TASK DESCRIPTION –
The material below holds pictures; leave them out and reproduce exactly the lines from the one with "C3: 1.5uF (plus" through the one with "R6: 2.2k (N22, VDD) -> none", inclusive.

EXTRACTED INFORMATION –
━━━━━━━━

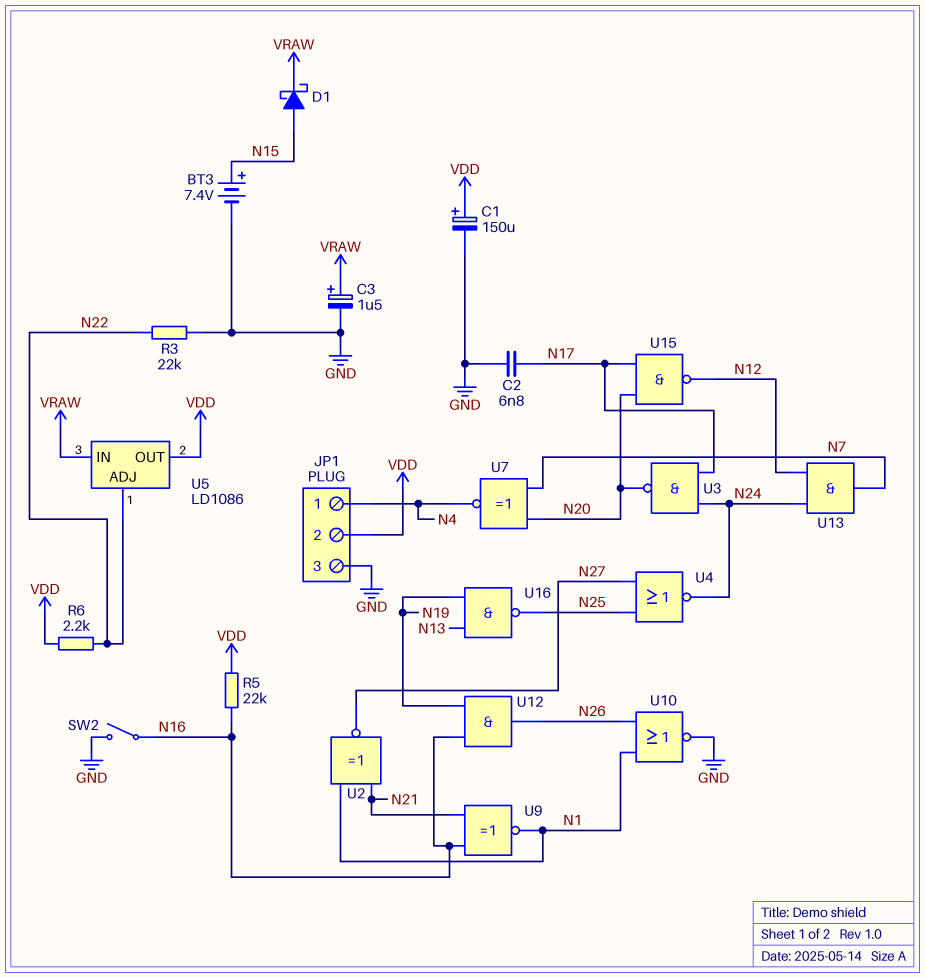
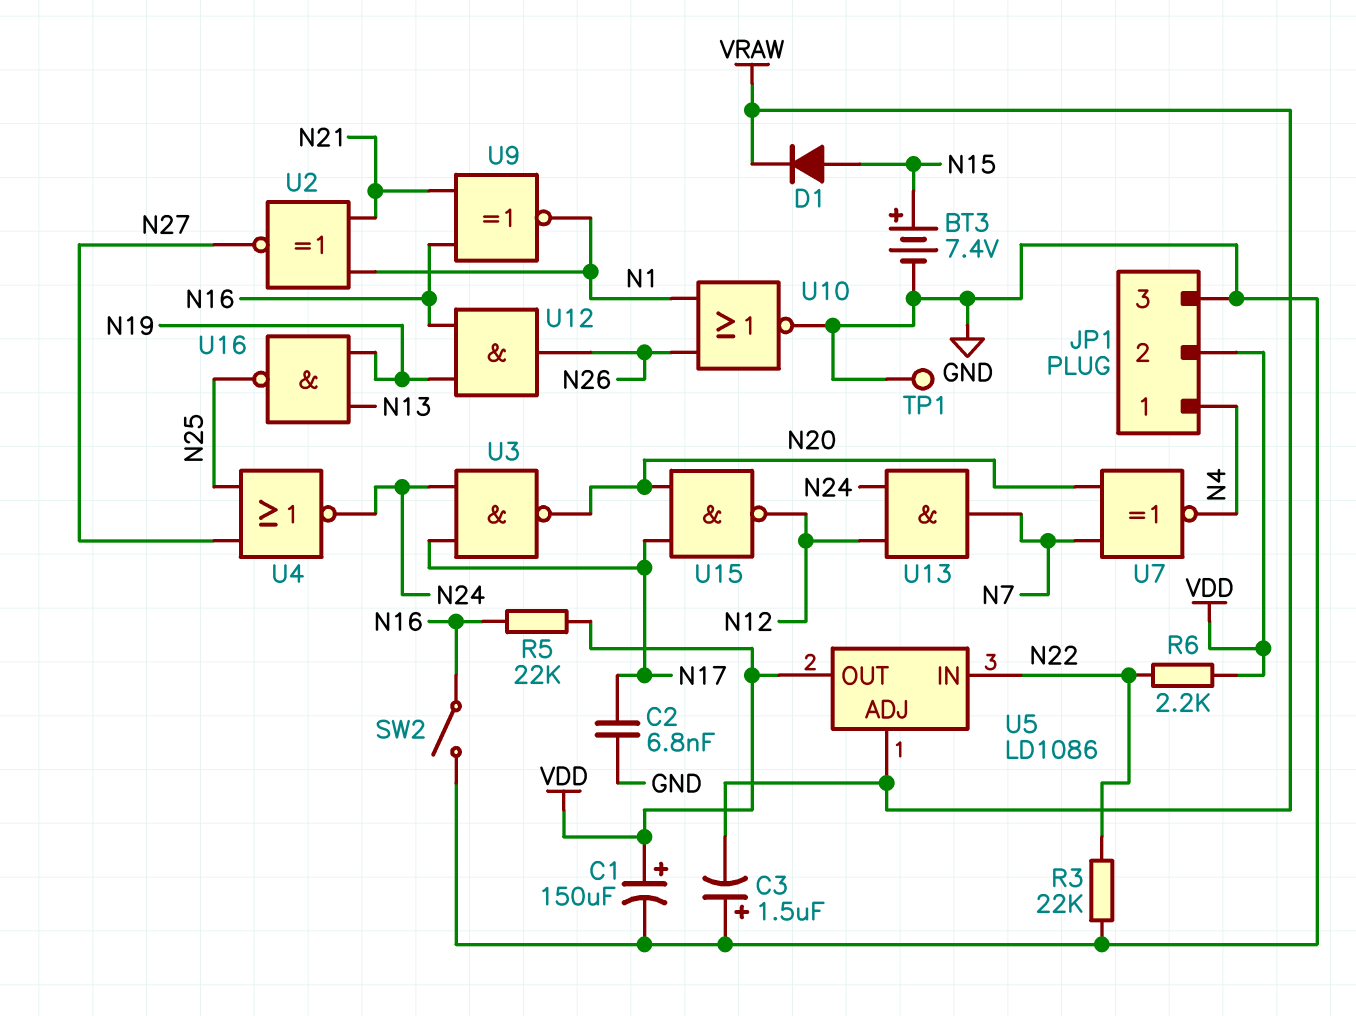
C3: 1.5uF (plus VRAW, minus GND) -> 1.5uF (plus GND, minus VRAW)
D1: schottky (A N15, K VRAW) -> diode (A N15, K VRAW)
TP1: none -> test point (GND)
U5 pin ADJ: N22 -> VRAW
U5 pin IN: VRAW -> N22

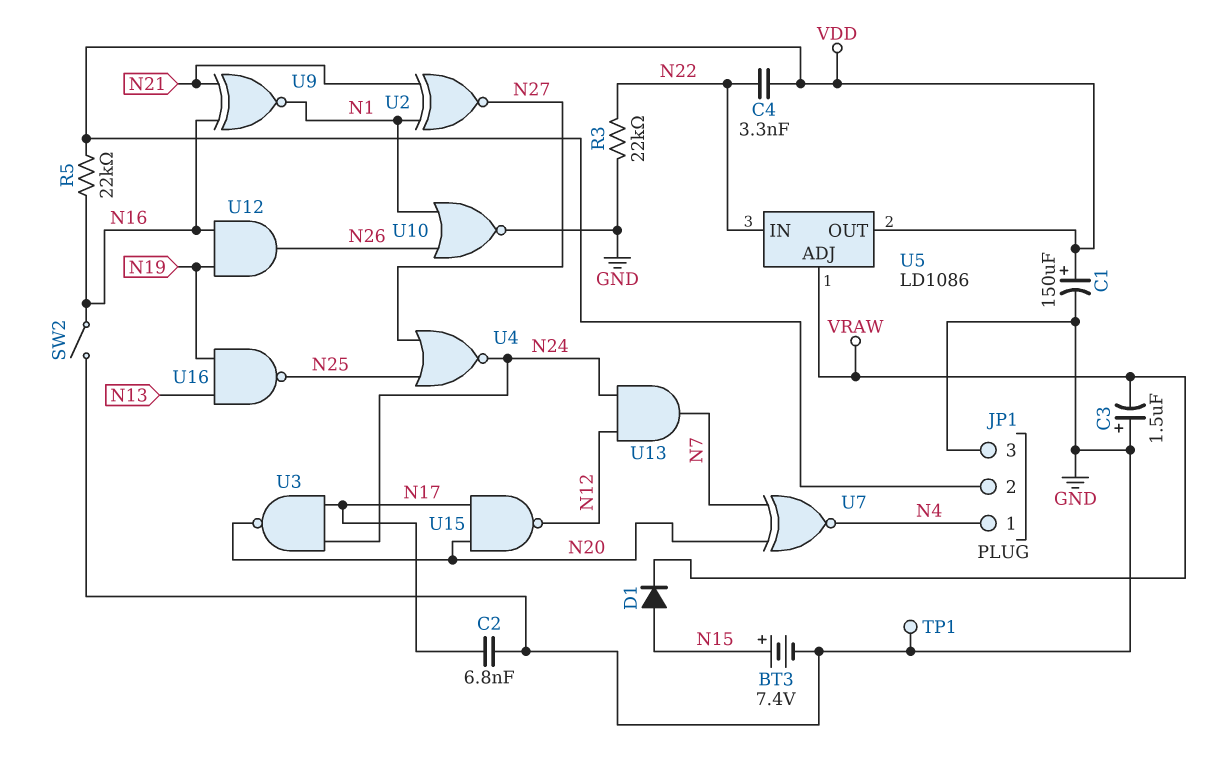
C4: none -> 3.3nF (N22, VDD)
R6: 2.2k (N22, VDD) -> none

━━━━━━━━

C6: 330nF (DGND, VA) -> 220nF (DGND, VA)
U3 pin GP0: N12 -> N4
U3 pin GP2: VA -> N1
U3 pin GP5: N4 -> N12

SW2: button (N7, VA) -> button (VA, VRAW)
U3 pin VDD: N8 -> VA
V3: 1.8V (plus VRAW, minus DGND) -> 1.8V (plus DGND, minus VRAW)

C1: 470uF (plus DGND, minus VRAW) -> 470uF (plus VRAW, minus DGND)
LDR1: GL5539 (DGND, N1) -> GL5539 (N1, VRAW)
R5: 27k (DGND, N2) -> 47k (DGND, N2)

━━━━━━━━

SOLUTION TO THIS PROBLEM –
C3: 1.5uF (plus VRAW, minus GND) -> 1.5uF (plus GND, minus VRAW)
D1: schottky (A N15, K VRAW) -> diode (A N15, K VRAW)
TP1: none -> test point (GND)
U5 pin ADJ: N22 -> VRAW
U5 pin IN: VRAW -> N22

C4: none -> 3.3nF (N22, VDD)
R6: 2.2k (N22, VDD) -> none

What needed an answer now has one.